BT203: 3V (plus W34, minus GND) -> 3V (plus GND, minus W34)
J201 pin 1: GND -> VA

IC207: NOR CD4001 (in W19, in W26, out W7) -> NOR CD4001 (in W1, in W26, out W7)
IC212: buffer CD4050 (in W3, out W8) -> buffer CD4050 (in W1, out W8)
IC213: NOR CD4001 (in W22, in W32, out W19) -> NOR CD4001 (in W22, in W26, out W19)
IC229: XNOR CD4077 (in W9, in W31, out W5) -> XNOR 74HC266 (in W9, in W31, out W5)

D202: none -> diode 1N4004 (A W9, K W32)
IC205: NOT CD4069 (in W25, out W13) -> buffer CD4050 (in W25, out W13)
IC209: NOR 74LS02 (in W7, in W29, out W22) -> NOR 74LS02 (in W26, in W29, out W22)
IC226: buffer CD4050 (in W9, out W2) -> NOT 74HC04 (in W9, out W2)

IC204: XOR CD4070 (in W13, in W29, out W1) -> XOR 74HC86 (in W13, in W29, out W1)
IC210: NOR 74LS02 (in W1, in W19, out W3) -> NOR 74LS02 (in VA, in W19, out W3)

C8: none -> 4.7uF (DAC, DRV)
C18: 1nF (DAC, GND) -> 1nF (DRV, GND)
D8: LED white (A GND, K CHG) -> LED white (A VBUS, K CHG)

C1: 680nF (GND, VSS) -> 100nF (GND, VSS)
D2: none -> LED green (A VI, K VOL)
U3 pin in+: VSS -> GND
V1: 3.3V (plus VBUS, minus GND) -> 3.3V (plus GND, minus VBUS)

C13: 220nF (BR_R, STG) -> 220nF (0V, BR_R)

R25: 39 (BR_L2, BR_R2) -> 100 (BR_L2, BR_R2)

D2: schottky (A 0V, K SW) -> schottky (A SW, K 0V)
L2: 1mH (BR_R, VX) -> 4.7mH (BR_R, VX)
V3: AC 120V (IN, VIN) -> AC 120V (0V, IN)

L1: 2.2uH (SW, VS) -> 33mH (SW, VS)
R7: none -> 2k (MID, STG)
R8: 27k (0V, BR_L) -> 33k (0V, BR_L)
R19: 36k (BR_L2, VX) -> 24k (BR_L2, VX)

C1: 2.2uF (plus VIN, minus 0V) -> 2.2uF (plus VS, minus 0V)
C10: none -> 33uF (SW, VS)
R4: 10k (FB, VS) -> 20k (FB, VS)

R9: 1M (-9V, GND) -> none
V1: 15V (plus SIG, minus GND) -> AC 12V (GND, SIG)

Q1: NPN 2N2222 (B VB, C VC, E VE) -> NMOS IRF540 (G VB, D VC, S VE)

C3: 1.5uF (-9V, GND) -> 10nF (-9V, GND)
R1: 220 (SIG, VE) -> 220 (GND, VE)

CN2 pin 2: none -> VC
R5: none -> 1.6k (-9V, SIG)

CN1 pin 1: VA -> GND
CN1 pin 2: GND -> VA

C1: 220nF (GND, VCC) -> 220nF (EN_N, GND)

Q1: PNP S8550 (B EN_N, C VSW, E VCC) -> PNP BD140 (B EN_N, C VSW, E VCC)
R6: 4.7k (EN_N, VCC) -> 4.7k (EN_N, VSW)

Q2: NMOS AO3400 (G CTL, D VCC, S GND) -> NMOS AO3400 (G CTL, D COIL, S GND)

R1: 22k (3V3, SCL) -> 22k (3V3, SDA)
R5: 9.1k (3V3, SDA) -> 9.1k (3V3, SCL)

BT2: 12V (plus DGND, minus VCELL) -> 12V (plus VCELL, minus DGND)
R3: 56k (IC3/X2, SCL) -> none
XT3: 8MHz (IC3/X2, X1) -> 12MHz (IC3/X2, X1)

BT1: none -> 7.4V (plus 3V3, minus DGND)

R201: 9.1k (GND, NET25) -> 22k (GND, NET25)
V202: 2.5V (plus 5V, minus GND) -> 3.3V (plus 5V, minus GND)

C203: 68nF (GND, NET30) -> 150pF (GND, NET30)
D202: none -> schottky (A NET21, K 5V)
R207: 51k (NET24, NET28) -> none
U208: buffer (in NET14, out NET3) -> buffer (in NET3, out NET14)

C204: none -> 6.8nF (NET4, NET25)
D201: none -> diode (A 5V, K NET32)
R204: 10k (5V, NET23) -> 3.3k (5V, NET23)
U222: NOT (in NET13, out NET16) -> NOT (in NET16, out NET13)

*INSTRUCTIONS FOR THE TASK*
An exact repeat of the lines from the one containing "R201: 9.1k (GND, NET25) -> 22k (GND, NET25)" through the final line above, both included, is the whole answer.

*SOLUTION TO THIS TASK*
R201: 9.1k (GND, NET25) -> 22k (GND, NET25)
V202: 2.5V (plus 5V, minus GND) -> 3.3V (plus 5V, minus GND)

C203: 68nF (GND, NET30) -> 150pF (GND, NET30)
D202: none -> schottky (A NET21, K 5V)
R207: 51k (NET24, NET28) -> none
U208: buffer (in NET14, out NET3) -> buffer (in NET3, out NET14)

C204: none -> 6.8nF (NET4, NET25)
D201: none -> diode (A 5V, K NET32)
R204: 10k (5V, NET23) -> 3.3k (5V, NET23)
U222: NOT (in NET13, out NET16) -> NOT (in NET16, out NET13)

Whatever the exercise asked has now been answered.